## [TO DO]
Return all of the rows below unchanged, word for word, but leave the pictures out.

## [DATA SHOWN]
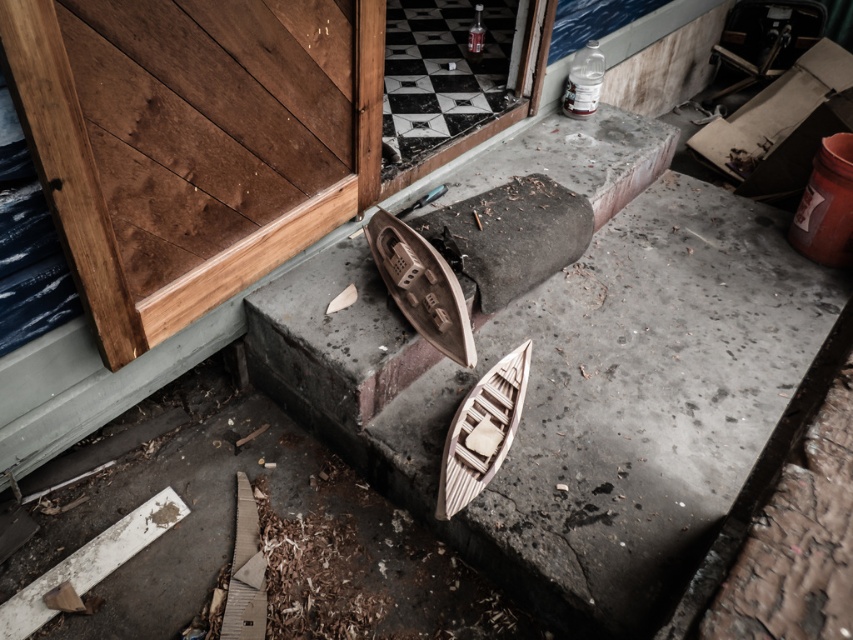
Question: Among these points, which one is farthest from the camera?

Choices:
 (A) coord(662,205)
 (B) coord(447,438)
 (C) coord(366,147)
 (D) coord(439,4)

Answer: (D)

Question: Observing the image, what is the correct spatial positioning of wooden door at left in reference to black glass screen door at upper center?

Choices:
 (A) above
 (B) below

Answer: (B)

Question: Does smooth concrete boat at center lie behind wooden door at left?

Choices:
 (A) no
 (B) yes

Answer: (B)

Question: Among these points, which one is nearest to the camera?

Choices:
 (A) (526, 58)
 (B) (508, 417)

Answer: (B)

Question: Which object appears closest to the camera in this image?

Choices:
 (A) wooden boat at center
 (B) smooth concrete boat at center
 (C) black glass screen door at upper center
 (D) wooden door at left

Answer: (D)

Question: Does smooth concrete boat at center appear over wooden door at left?

Choices:
 (A) no
 (B) yes

Answer: (A)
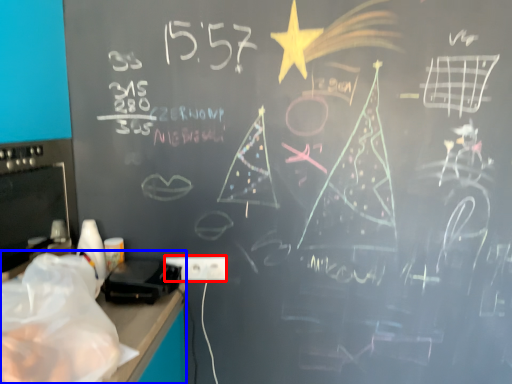
Question: Among these objects, which one is nearest to the camera, electric outlet (highlighted by a red box) or computer desk (highlighted by a blue box)?

Choices:
 (A) electric outlet
 (B) computer desk

Answer: (B)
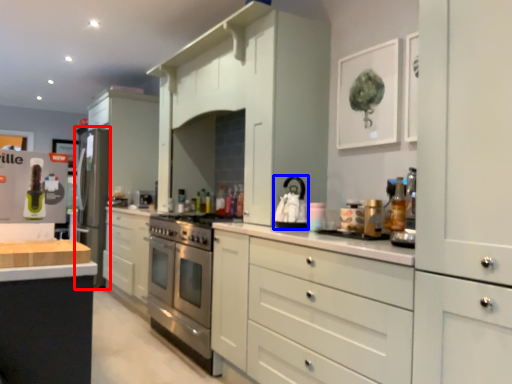
Question: Which object is closer to the camera taking this photo, appliance (highlighted by a red box) or appliance (highlighted by a blue box)?

Choices:
 (A) appliance
 (B) appliance

Answer: (B)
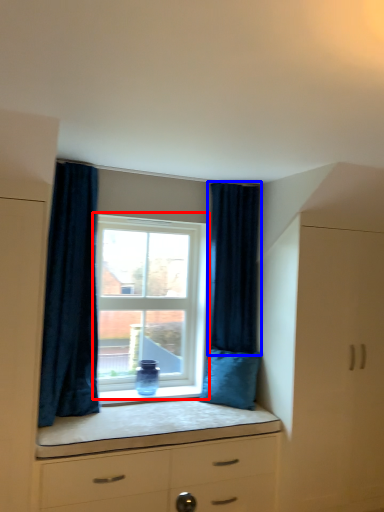
Question: Which of the following is the farthest to the observer, window (highlighted by a red box) or curtain (highlighted by a blue box)?

Choices:
 (A) window
 (B) curtain

Answer: (A)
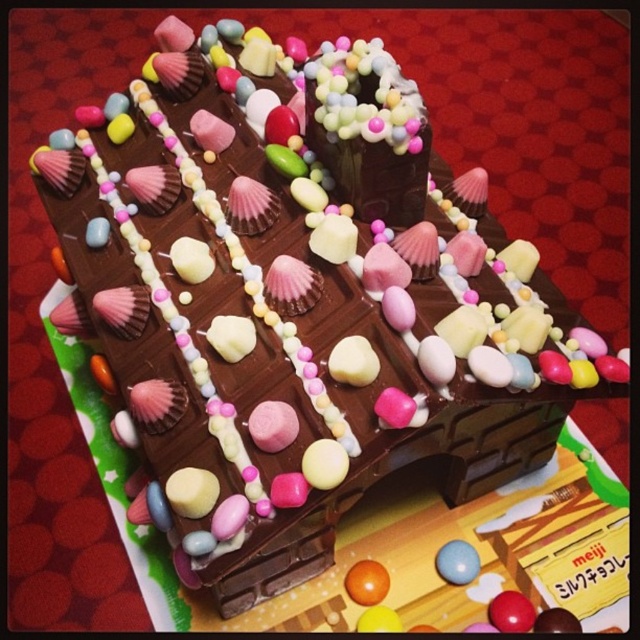
Based on the photo, between orange glossy candy at center and matte blue sphere at center, which one is positioned higher?

Positioned higher is matte blue sphere at center.

Who is shorter, orange glossy candy at center or matte blue sphere at center?

orange glossy candy at center

Between point (376, 561) and point (452, 577), which one is positioned in front?

Point (452, 577)

The width and height of the screenshot is (640, 640). I want to click on orange glossy candy at center, so click(365, 582).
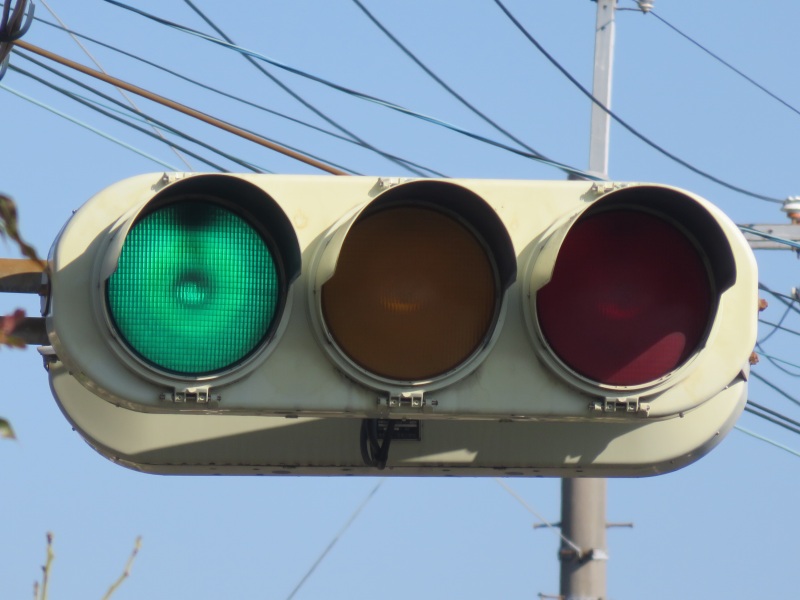
Locate an element on the screen. The height and width of the screenshot is (600, 800). lit up light is located at coordinates pos(218,288).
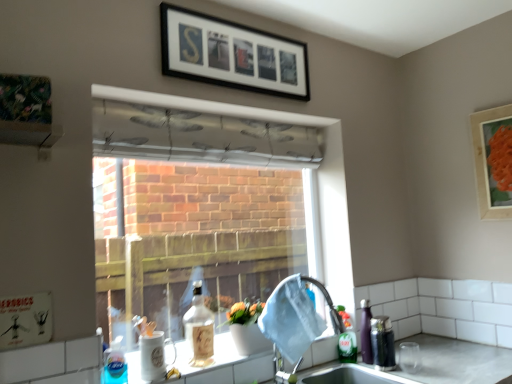
Question: From the image's perspective, is matte wooden picture frame at upper right, which is counted as the second picture frame, starting from the left, positioned above or below white ceramic mug at lower center?

Choices:
 (A) below
 (B) above

Answer: (B)

Question: Considering their positions, is matte wooden picture frame at upper right, which is counted as the first picture frame, starting from the bottom, located in front of or behind white ceramic mug at lower center?

Choices:
 (A) front
 (B) behind

Answer: (B)

Question: Estimate the real-world distances between objects in this image. Which object is closer to the translucent glass bottle at lower center, placed as the second bottle when sorted from back to front?

Choices:
 (A) green matte bottle at sink right, placed as the first bottle when sorted from back to front
 (B) black matte picture frame at upper center, positioned as the 1th picture frame in top-to-bottom order
 (C) matte wooden picture frame at upper right, which is counted as the first picture frame, starting from the bottom
 (D) transparent fabric at center
 (E) white ceramic mug at lower center

Answer: (A)

Question: Which is nearer to the translucent plastic bottle at lower left, placed as the first bottle when sorted from front to back?

Choices:
 (A) translucent plastic bottle at lower right, placed as the first beverage when sorted from right to left
 (B) matte wooden picture frame at upper right, acting as the 2th picture frame starting from the top
 (C) green matte bottle at sink right, placed as the first bottle when sorted from back to front
 (D) transparent fabric at center
 (E) satin nickel faucet at sink right

Answer: (E)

## [TASK OUTPUT]
Question: Among these points, which one is farthest from the camera?

Choices:
 (A) coord(662,205)
 (B) coord(447,438)
 (C) coord(366,147)
 (D) coord(439,4)

Answer: (D)

Question: Observing the image, what is the correct spatial positioning of wooden door at left in reference to black glass screen door at upper center?

Choices:
 (A) above
 (B) below

Answer: (B)

Question: Does smooth concrete boat at center lie behind wooden door at left?

Choices:
 (A) no
 (B) yes

Answer: (B)

Question: Among these points, which one is nearest to the camera?

Choices:
 (A) (526, 58)
 (B) (508, 417)

Answer: (B)

Question: Which object appears closest to the camera in this image?

Choices:
 (A) wooden boat at center
 (B) smooth concrete boat at center
 (C) black glass screen door at upper center
 (D) wooden door at left

Answer: (D)

Question: Does smooth concrete boat at center appear over wooden door at left?

Choices:
 (A) no
 (B) yes

Answer: (A)
Question: Among these objects, which one is nearest to the camera, electric outlet (highlighted by a red box) or computer desk (highlighted by a blue box)?

Choices:
 (A) electric outlet
 (B) computer desk

Answer: (B)
Question: Which object is closer to the camera taking this photo, appliance (highlighted by a red box) or appliance (highlighted by a blue box)?

Choices:
 (A) appliance
 (B) appliance

Answer: (B)
Question: Which of the following is the farthest to the observer, window (highlighted by a red box) or curtain (highlighted by a blue box)?

Choices:
 (A) window
 (B) curtain

Answer: (A)
Based on the photo, between orange glossy candy at center and matte blue sphere at center, which one is positioned higher?

Positioned higher is matte blue sphere at center.

Who is shorter, orange glossy candy at center or matte blue sphere at center?

orange glossy candy at center

Between point (376, 561) and point (452, 577), which one is positioned in front?

Point (452, 577)

The width and height of the screenshot is (640, 640). I want to click on orange glossy candy at center, so click(365, 582).
Locate an element on the screen. The height and width of the screenshot is (600, 800). lit up light is located at coordinates pos(218,288).
Question: From the image's perspective, is matte wooden picture frame at upper right, which is counted as the second picture frame, starting from the left, positioned above or below white ceramic mug at lower center?

Choices:
 (A) below
 (B) above

Answer: (B)

Question: Considering their positions, is matte wooden picture frame at upper right, which is counted as the first picture frame, starting from the bottom, located in front of or behind white ceramic mug at lower center?

Choices:
 (A) front
 (B) behind

Answer: (B)

Question: Estimate the real-world distances between objects in this image. Which object is closer to the translucent glass bottle at lower center, placed as the second bottle when sorted from back to front?

Choices:
 (A) green matte bottle at sink right, placed as the first bottle when sorted from back to front
 (B) black matte picture frame at upper center, positioned as the 1th picture frame in top-to-bottom order
 (C) matte wooden picture frame at upper right, which is counted as the first picture frame, starting from the bottom
 (D) transparent fabric at center
 (E) white ceramic mug at lower center

Answer: (A)

Question: Which is nearer to the translucent plastic bottle at lower left, placed as the first bottle when sorted from front to back?

Choices:
 (A) translucent plastic bottle at lower right, placed as the first beverage when sorted from right to left
 (B) matte wooden picture frame at upper right, acting as the 2th picture frame starting from the top
 (C) green matte bottle at sink right, placed as the first bottle when sorted from back to front
 (D) transparent fabric at center
 (E) satin nickel faucet at sink right

Answer: (E)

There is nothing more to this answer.